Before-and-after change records
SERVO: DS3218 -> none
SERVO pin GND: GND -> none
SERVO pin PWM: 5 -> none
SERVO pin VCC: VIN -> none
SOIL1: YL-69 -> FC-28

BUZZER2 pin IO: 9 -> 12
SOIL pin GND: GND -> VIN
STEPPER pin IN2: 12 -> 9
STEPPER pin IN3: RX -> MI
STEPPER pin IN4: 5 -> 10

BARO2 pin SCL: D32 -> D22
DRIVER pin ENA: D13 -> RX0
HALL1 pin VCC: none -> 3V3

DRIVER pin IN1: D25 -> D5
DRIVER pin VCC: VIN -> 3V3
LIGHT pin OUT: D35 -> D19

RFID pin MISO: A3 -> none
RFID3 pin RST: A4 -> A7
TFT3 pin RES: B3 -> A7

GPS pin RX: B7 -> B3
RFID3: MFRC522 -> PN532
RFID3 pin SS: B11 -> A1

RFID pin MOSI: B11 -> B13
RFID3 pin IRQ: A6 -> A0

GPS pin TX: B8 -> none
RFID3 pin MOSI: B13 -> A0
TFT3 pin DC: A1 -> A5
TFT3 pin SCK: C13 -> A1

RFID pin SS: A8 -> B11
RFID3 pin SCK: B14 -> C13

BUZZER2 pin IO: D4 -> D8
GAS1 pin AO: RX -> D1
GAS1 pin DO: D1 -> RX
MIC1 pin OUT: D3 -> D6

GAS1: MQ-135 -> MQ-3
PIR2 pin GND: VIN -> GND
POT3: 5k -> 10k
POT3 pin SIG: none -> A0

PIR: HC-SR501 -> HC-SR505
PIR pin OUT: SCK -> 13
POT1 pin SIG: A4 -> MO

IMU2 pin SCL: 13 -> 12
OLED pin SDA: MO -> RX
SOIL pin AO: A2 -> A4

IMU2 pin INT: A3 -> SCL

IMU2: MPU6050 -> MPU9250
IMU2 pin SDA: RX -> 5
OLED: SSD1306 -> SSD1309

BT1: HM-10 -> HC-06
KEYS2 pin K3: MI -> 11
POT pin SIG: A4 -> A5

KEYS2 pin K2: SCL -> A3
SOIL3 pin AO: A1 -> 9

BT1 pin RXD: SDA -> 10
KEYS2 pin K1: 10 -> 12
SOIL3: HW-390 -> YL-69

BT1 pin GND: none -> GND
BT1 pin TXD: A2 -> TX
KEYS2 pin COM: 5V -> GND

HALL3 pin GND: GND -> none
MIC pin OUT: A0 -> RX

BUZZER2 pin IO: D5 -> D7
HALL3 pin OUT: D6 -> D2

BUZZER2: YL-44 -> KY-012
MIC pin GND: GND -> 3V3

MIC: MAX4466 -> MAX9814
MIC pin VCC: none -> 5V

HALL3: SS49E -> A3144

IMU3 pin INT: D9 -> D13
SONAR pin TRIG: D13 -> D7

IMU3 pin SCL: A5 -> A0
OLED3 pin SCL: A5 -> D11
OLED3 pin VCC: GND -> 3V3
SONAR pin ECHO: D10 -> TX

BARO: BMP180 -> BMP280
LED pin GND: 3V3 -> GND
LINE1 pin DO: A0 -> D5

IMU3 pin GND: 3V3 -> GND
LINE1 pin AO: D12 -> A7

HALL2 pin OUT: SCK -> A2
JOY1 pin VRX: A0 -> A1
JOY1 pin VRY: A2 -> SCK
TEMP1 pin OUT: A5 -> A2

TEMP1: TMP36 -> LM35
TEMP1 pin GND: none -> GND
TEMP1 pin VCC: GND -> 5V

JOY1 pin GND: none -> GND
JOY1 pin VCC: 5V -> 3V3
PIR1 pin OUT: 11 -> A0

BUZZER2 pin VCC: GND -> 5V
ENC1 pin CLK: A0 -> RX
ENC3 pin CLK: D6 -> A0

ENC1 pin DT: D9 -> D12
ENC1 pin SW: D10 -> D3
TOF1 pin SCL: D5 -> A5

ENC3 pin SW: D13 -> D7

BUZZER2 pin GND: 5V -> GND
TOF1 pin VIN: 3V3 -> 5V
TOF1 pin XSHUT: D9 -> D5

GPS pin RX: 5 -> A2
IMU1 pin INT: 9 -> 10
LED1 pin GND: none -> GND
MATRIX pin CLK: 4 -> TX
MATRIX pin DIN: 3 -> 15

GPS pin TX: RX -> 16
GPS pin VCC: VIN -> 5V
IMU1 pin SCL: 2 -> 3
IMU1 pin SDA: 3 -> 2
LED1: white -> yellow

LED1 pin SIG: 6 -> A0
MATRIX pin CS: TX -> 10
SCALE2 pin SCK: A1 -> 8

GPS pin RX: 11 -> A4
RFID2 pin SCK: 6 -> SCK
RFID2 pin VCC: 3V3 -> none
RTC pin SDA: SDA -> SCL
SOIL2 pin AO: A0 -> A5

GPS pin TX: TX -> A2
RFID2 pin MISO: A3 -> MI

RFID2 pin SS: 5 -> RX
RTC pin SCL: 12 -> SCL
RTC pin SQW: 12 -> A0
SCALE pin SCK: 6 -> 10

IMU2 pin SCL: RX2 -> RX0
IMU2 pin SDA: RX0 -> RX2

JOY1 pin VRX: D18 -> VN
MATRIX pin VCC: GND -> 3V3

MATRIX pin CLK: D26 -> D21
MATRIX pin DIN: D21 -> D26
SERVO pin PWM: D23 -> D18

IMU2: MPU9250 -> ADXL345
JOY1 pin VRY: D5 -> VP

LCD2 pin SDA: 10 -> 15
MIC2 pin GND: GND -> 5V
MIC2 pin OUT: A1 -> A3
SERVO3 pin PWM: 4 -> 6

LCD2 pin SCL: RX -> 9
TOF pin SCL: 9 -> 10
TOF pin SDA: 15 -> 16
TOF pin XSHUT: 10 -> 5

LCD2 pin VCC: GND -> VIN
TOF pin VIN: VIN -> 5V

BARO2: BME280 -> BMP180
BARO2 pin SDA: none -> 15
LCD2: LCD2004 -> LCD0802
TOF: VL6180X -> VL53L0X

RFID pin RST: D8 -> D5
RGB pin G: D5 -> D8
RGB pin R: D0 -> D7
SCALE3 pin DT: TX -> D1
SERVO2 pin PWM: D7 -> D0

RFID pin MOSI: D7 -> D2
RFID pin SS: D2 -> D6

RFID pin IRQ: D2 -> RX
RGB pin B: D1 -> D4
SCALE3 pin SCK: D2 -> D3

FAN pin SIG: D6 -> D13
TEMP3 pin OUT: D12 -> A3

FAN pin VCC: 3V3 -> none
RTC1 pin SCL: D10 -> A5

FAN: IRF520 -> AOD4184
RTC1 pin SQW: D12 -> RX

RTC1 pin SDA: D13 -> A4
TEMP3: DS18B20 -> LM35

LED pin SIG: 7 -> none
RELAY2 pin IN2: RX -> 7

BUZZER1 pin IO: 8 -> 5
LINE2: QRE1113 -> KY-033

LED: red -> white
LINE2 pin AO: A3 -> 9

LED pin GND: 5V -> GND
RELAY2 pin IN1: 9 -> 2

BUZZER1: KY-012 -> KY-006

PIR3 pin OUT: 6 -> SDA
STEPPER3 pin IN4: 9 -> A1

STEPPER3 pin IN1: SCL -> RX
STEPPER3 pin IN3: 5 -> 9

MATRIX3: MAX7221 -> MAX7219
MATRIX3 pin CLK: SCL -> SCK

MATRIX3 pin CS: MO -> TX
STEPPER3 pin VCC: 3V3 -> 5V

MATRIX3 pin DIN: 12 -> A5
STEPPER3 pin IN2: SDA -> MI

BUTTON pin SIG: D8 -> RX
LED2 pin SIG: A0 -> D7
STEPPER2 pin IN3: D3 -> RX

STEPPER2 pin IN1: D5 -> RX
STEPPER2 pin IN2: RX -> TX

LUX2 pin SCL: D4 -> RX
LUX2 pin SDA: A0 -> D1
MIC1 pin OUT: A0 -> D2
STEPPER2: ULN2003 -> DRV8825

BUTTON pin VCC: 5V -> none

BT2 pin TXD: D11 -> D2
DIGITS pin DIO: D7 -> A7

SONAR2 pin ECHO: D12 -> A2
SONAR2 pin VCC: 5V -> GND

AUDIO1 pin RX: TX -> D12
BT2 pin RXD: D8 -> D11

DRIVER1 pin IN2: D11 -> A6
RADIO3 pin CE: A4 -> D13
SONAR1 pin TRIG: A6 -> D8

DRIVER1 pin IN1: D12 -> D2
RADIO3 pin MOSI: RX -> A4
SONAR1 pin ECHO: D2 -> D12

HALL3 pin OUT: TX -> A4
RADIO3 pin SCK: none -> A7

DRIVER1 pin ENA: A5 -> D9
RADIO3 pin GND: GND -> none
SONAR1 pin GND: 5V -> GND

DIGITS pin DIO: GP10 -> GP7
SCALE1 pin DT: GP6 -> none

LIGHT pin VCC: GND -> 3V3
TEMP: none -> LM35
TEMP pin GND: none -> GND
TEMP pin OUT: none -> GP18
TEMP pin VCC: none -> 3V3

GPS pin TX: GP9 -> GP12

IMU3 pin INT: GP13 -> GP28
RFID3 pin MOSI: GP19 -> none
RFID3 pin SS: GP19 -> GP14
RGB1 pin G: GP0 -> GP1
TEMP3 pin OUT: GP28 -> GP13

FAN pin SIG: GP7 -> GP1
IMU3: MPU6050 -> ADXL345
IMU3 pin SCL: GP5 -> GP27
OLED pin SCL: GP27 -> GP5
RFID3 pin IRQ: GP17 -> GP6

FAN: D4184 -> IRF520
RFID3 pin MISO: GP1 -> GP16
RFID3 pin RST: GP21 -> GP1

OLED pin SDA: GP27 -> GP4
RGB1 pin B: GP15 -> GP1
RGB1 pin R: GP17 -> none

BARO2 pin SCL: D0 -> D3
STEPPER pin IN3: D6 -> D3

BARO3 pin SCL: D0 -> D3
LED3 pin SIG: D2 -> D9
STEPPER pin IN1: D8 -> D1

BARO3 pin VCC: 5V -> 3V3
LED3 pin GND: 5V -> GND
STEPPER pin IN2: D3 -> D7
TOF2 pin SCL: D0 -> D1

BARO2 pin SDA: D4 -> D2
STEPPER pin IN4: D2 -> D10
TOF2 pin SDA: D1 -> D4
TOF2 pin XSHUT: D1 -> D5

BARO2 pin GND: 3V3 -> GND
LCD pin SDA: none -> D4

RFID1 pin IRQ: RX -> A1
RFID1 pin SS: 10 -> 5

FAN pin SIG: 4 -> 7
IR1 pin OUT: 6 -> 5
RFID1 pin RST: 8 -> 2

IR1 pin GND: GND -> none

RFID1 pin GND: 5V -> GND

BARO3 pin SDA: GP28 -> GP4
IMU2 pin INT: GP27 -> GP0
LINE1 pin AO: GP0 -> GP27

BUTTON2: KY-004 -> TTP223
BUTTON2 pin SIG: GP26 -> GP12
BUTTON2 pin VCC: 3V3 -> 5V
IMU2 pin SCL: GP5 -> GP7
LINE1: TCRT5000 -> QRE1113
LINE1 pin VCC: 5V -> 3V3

### EXERCISE DETAILS
With the line containing "TEMP: none -> LM35" as the start and the last line of the entries as the end, print that whole span exactly.

### ANSWER TO THIS PROBLEM
TEMP: none -> LM35
TEMP pin GND: none -> GND
TEMP pin OUT: none -> GP18
TEMP pin VCC: none -> 3V3

GPS pin TX: GP9 -> GP12

IMU3 pin INT: GP13 -> GP28
RFID3 pin MOSI: GP19 -> none
RFID3 pin SS: GP19 -> GP14
RGB1 pin G: GP0 -> GP1
TEMP3 pin OUT: GP28 -> GP13

FAN pin SIG: GP7 -> GP1
IMU3: MPU6050 -> ADXL345
IMU3 pin SCL: GP5 -> GP27
OLED pin SCL: GP27 -> GP5
RFID3 pin IRQ: GP17 -> GP6

FAN: D4184 -> IRF520
RFID3 pin MISO: GP1 -> GP16
RFID3 pin RST: GP21 -> GP1

OLED pin SDA: GP27 -> GP4
RGB1 pin B: GP15 -> GP1
RGB1 pin R: GP17 -> none

BARO2 pin SCL: D0 -> D3
STEPPER pin IN3: D6 -> D3

BARO3 pin SCL: D0 -> D3
LED3 pin SIG: D2 -> D9
STEPPER pin IN1: D8 -> D1

BARO3 pin VCC: 5V -> 3V3
LED3 pin GND: 5V -> GND
STEPPER pin IN2: D3 -> D7
TOF2 pin SCL: D0 -> D1

BARO2 pin SDA: D4 -> D2
STEPPER pin IN4: D2 -> D10
TOF2 pin SDA: D1 -> D4
TOF2 pin XSHUT: D1 -> D5

BARO2 pin GND: 3V3 -> GND
LCD pin SDA: none -> D4

RFID1 pin IRQ: RX -> A1
RFID1 pin SS: 10 -> 5

FAN pin SIG: 4 -> 7
IR1 pin OUT: 6 -> 5
RFID1 pin RST: 8 -> 2

IR1 pin GND: GND -> none

RFID1 pin GND: 5V -> GND

BARO3 pin SDA: GP28 -> GP4
IMU2 pin INT: GP27 -> GP0
LINE1 pin AO: GP0 -> GP27

BUTTON2: KY-004 -> TTP223
BUTTON2 pin SIG: GP26 -> GP12
BUTTON2 pin VCC: 3V3 -> 5V
IMU2 pin SCL: GP5 -> GP7
LINE1: TCRT5000 -> QRE1113
LINE1 pin VCC: 5V -> 3V3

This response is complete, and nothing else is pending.